TASK GOAL →
Lines before the one containing "BAT2: 3V (plus" are not wanted. Transcribe that line and all after it exactly, to the end of the entries.

EXTRACTED ENTRIES →
---*---

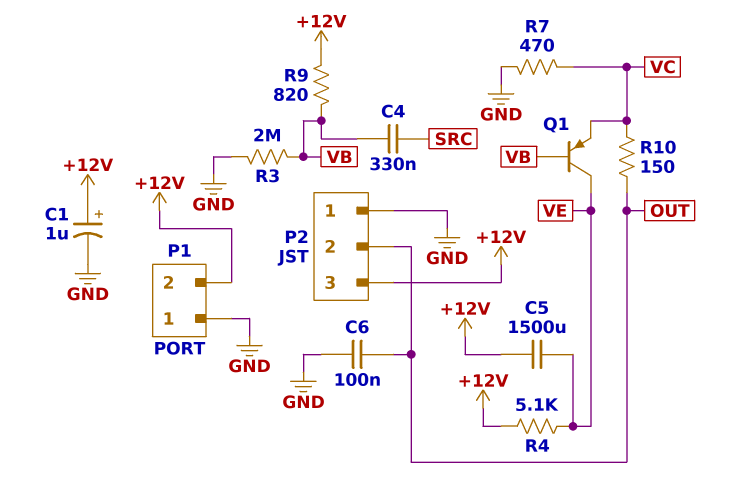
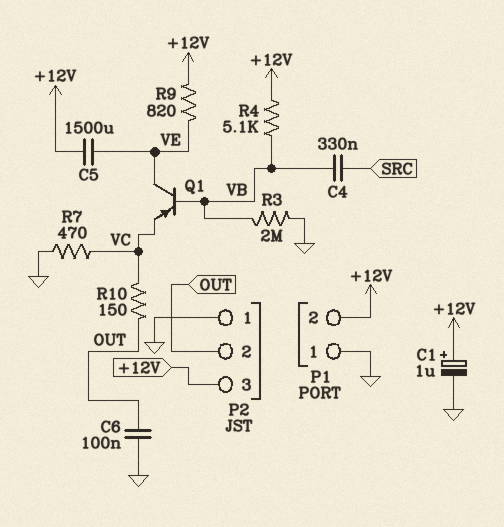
R4: 5.1k (+12V, VE) -> 5.1k (+12V, VB)
R9: 820 (+12V, VB) -> 820 (+12V, VE)

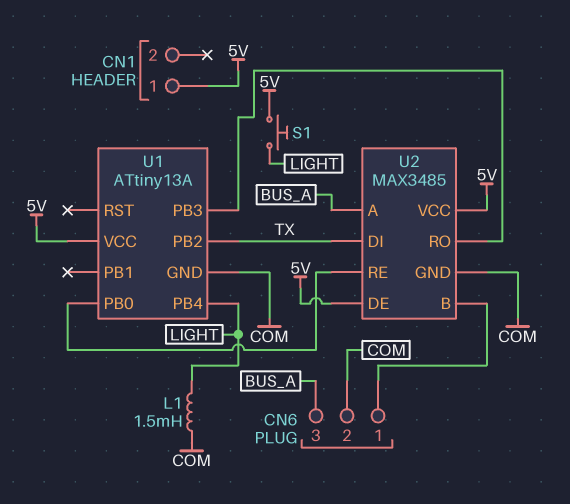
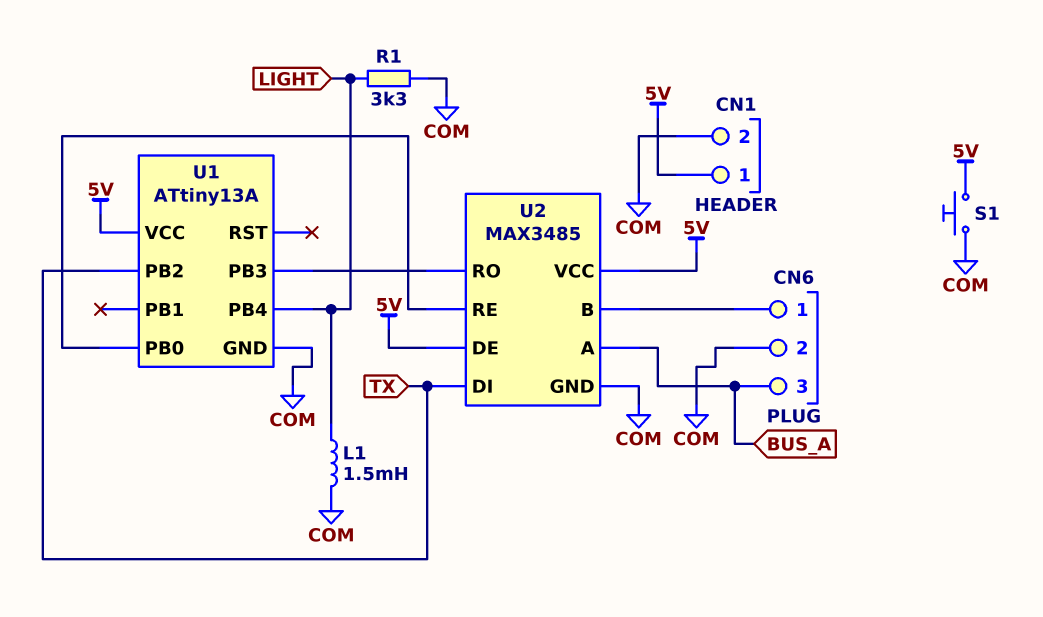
CN1 pin 2: none -> COM
R1: none -> 3.3k (COM, LIGHT)
S1: button (5V, LIGHT) -> button (5V, COM)

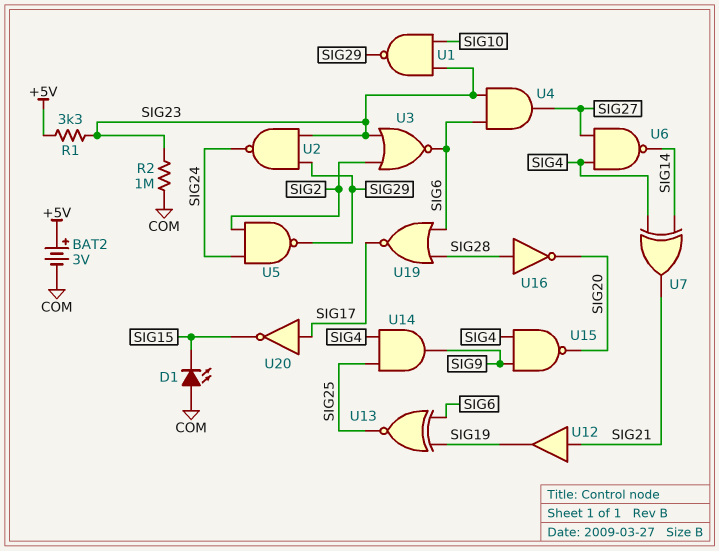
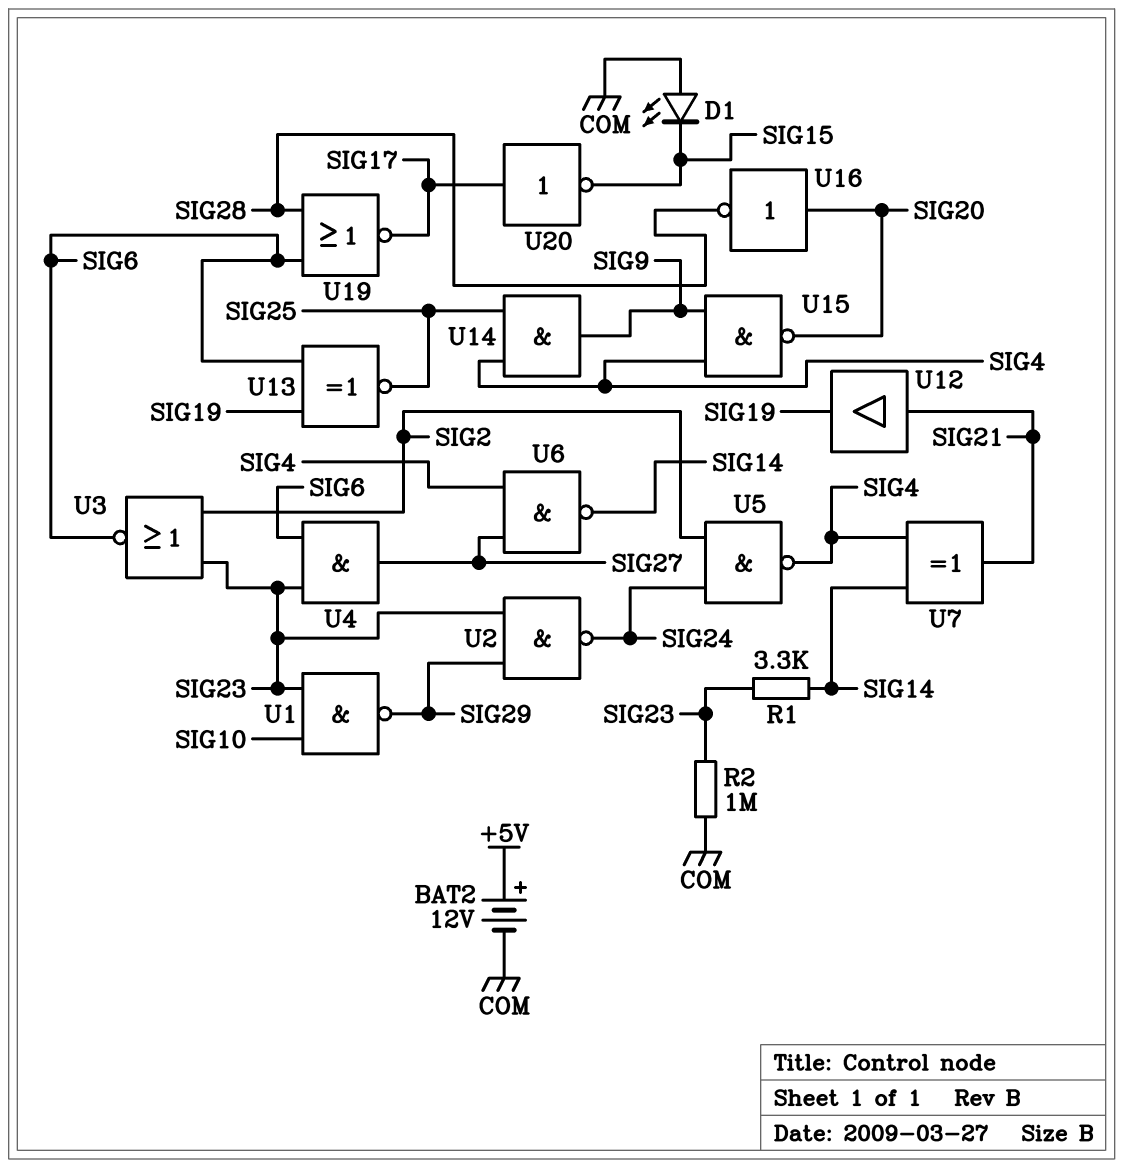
BAT2: 3V (plus +5V, minus COM) -> 12V (plus +5V, minus COM)
R1: 3.3k (+5V, SIG23) -> 3.3k (SIG14, SIG23)
U5: NAND (in SIG2, in SIG24, out SIG29) -> NAND (in SIG2, in SIG24, out SIG4)
U16: NOT (in SIG28, out SIG20) -> NOT (in SIG20, out SIG28)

---*---

SOLVED EXERCISE →
BAT2: 3V (plus +5V, minus COM) -> 12V (plus +5V, minus COM)
R1: 3.3k (+5V, SIG23) -> 3.3k (SIG14, SIG23)
U5: NAND (in SIG2, in SIG24, out SIG29) -> NAND (in SIG2, in SIG24, out SIG4)
U16: NOT (in SIG28, out SIG20) -> NOT (in SIG20, out SIG28)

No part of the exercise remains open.